### How to complete this task
Below is a block of entries; repeat exactly the lines starting at the line that contains "(666, 374) = (511, 232): white" and ending at the line that contains "(929, 348) = (520, 119): brown", both included.

### Task data
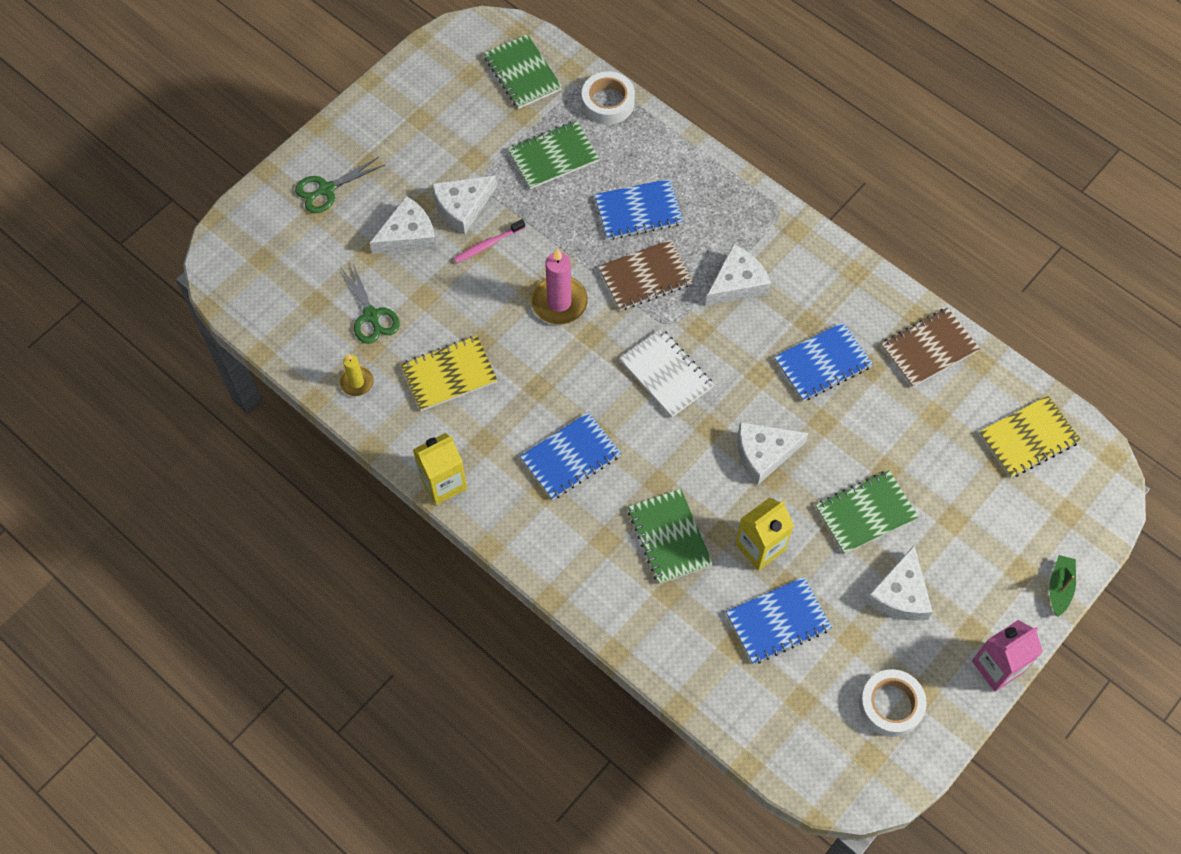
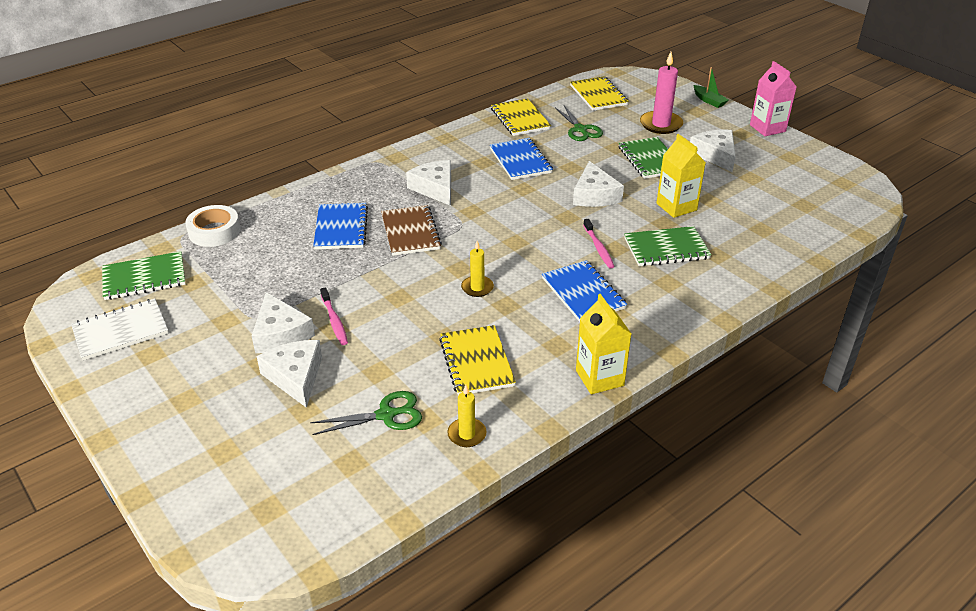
camera: 80 degrees left, 25 degrees down
(327, 189) = (199, 439): green scissors -> green scissors (580, 129)
(553, 156) = (254, 269): green notebook -> none
(559, 302) = (418, 282): pink candle -> pink candle (661, 124)
(561, 357) = (477, 288): none -> yellow candle
(655, 466) = (598, 248): none -> pink toothbrush
(666, 374) = (511, 232): white notebook -> white notebook (121, 331)
(778, 621) = (740, 207): blue notebook -> none
(891, 705) = (802, 169): white tape -> none
(900, 594) = (715, 155): white cheese -> white cheese turned 135 degrees counterclockwise
(929, 348) = (520, 119): brown notebook -> yellow notebook
(1059, 587) = (709, 101): green boat -> green boat turned 150 degrees counterclockwise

### The completed task
(666, 374) = (511, 232): white notebook -> white notebook (121, 331)
(778, 621) = (740, 207): blue notebook -> none
(891, 705) = (802, 169): white tape -> none
(900, 594) = (715, 155): white cheese -> white cheese turned 135 degrees counterclockwise
(929, 348) = (520, 119): brown notebook -> yellow notebook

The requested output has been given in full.